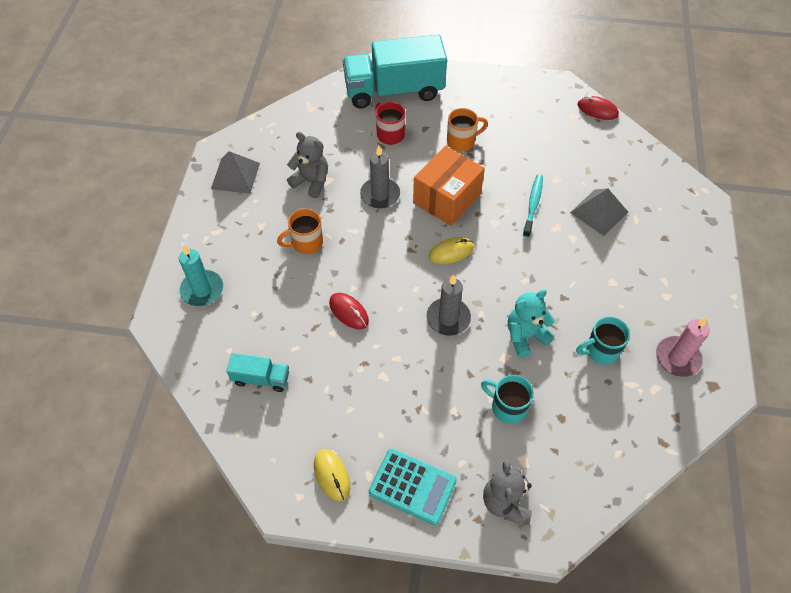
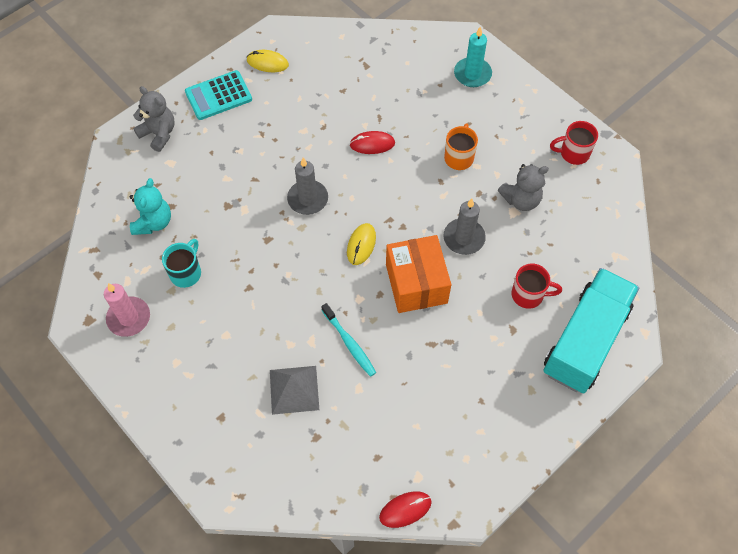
camera: 130 degrees right, 5 degrees up
(235, 175) = (573, 153): grey pyramid -> red mug
(261, 378) = (368, 67): turquoise truck -> none
(462, 141) = (470, 347): orange mug -> none
(507, 407) = (210, 181): turquoise mug -> none
(525, 336) = (246, 235): turquoise teddy bear -> turquoise teddy bear (153, 222)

════════

■ **Try it**
Output the records exactly. Drop the images.

■ **Task response**
camera: 130 degrees right, 5 degrees up
(235, 175) = (573, 153): grey pyramid -> red mug
(261, 378) = (368, 67): turquoise truck -> none
(462, 141) = (470, 347): orange mug -> none
(507, 407) = (210, 181): turquoise mug -> none
(525, 336) = (246, 235): turquoise teddy bear -> turquoise teddy bear (153, 222)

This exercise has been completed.